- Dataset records
***

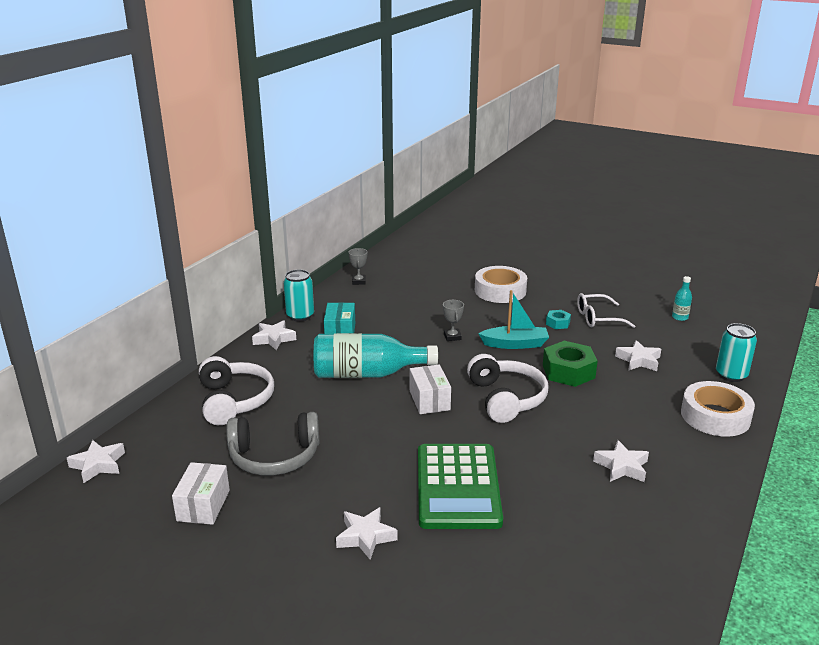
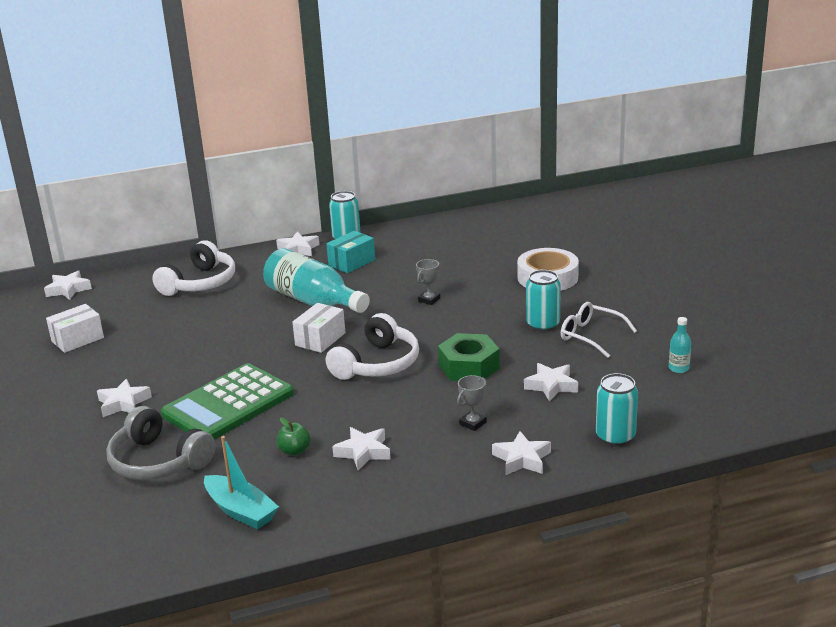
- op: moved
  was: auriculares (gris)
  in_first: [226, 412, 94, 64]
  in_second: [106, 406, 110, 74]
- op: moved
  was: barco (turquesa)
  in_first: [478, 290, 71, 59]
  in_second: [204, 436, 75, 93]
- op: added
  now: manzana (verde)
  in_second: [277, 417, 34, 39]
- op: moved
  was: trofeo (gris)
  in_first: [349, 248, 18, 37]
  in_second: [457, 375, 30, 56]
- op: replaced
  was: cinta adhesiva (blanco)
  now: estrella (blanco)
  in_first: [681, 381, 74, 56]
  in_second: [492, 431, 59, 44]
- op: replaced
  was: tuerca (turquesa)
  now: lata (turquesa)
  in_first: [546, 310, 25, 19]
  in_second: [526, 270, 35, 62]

***

- EXERCISE PROMPT
Produce an exact transcription of the lines from the one containing "in_second: [277, 417, 34, 39]" through the end of the records, both included, and no other lines.

- WRITTEN ANSWER
  in_second: [277, 417, 34, 39]
- op: moved
  was: trofeo (gris)
  in_first: [349, 248, 18, 37]
  in_second: [457, 375, 30, 56]
- op: replaced
  was: cinta adhesiva (blanco)
  now: estrella (blanco)
  in_first: [681, 381, 74, 56]
  in_second: [492, 431, 59, 44]
- op: replaced
  was: tuerca (turquesa)
  now: lata (turquesa)
  in_first: [546, 310, 25, 19]
  in_second: [526, 270, 35, 62]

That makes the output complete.